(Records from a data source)
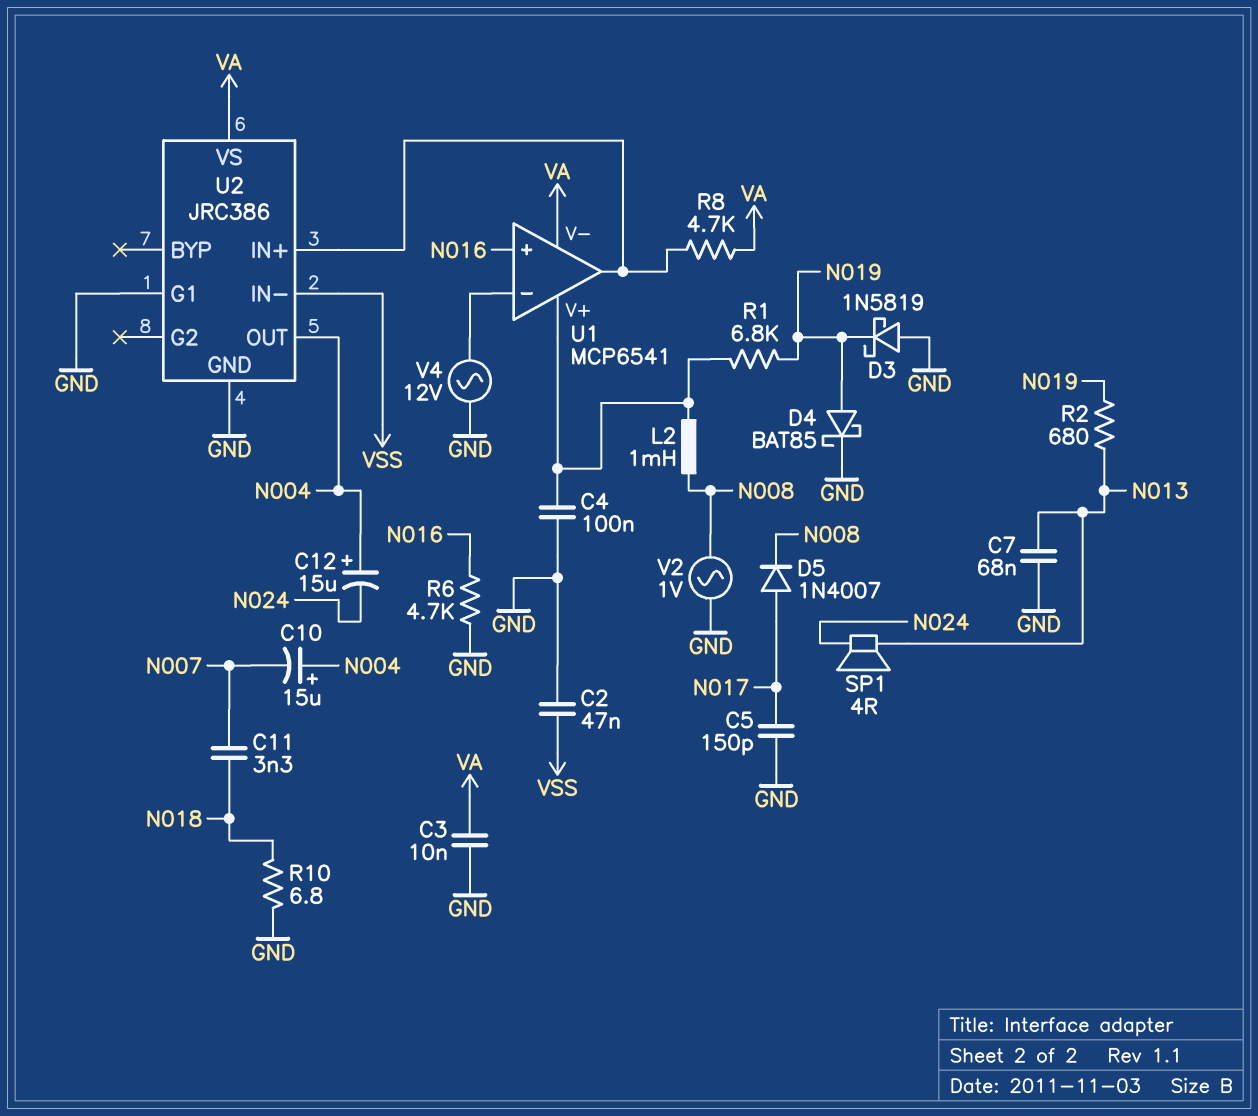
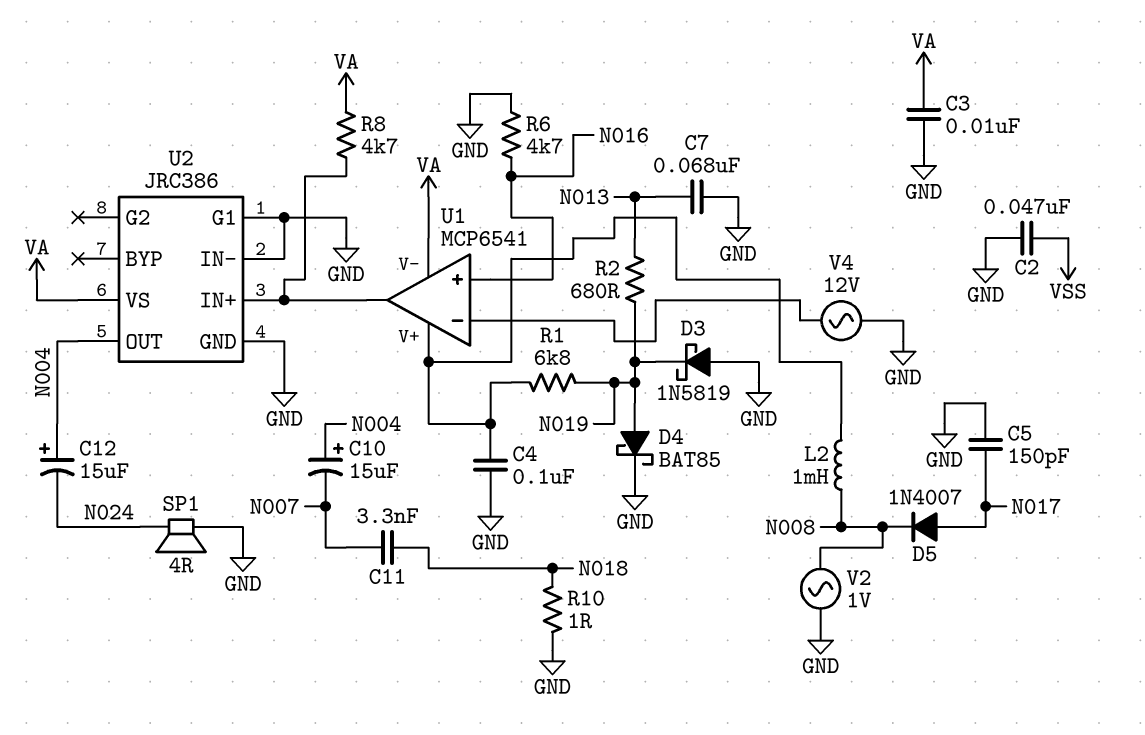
R10: 6.8 (GND, N018) -> 1 (GND, N018)
SP1: speaker 4R (N013, N024) -> speaker 4R (GND, N024)
U2 pin IN-: VSS -> GND

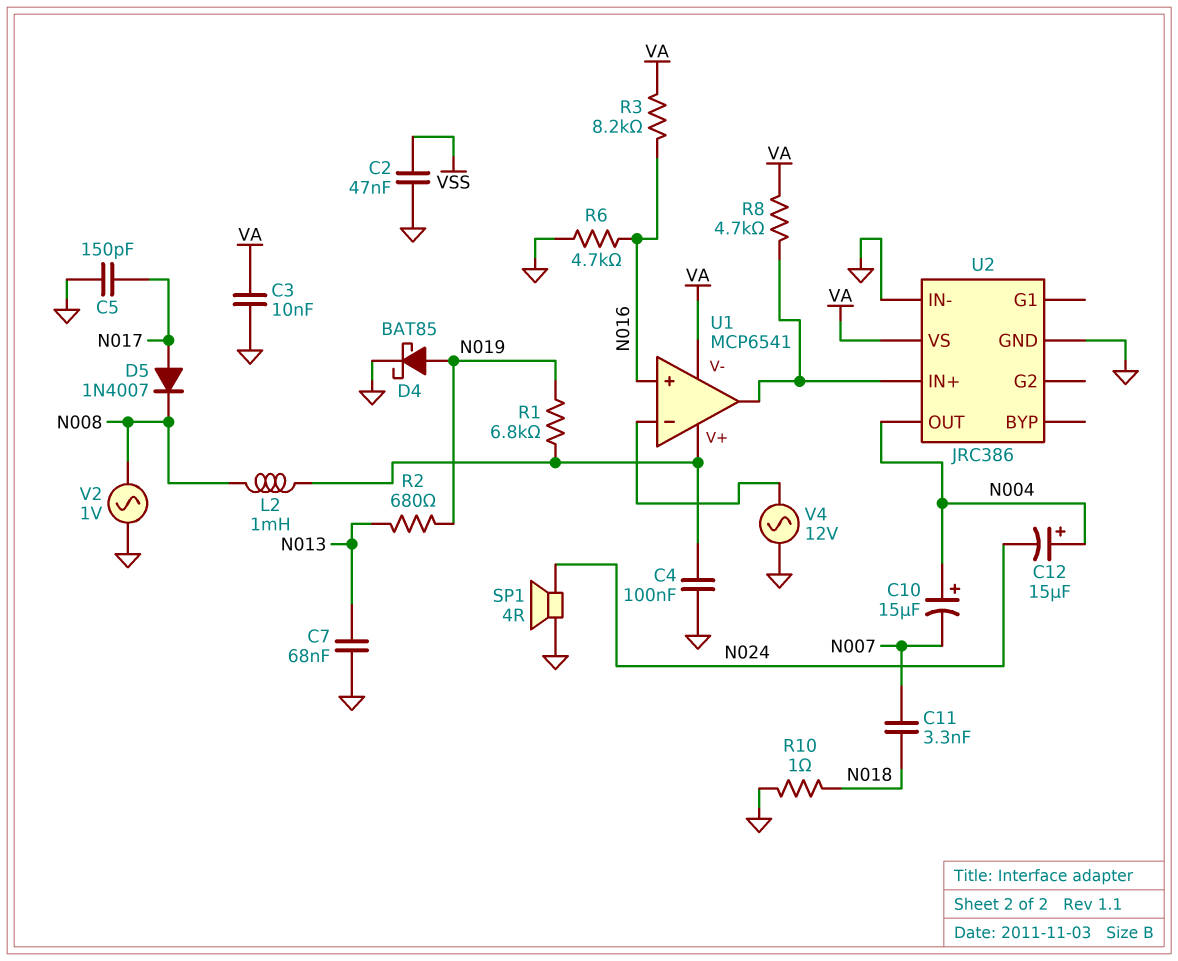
D3: schottky 1N5819 (A GND, K N019) -> none
R3: none -> 8.2k (N016, VA)
U2 pin G1: GND -> none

* _Your instructions_: Return all of the entries word for word, but omit the pictures.

* _Reply to the exercise_:
R10: 6.8 (GND, N018) -> 1 (GND, N018)
SP1: speaker 4R (N013, N024) -> speaker 4R (GND, N024)
U2 pin IN-: VSS -> GND

D3: schottky 1N5819 (A GND, K N019) -> none
R3: none -> 8.2k (N016, VA)
U2 pin G1: GND -> none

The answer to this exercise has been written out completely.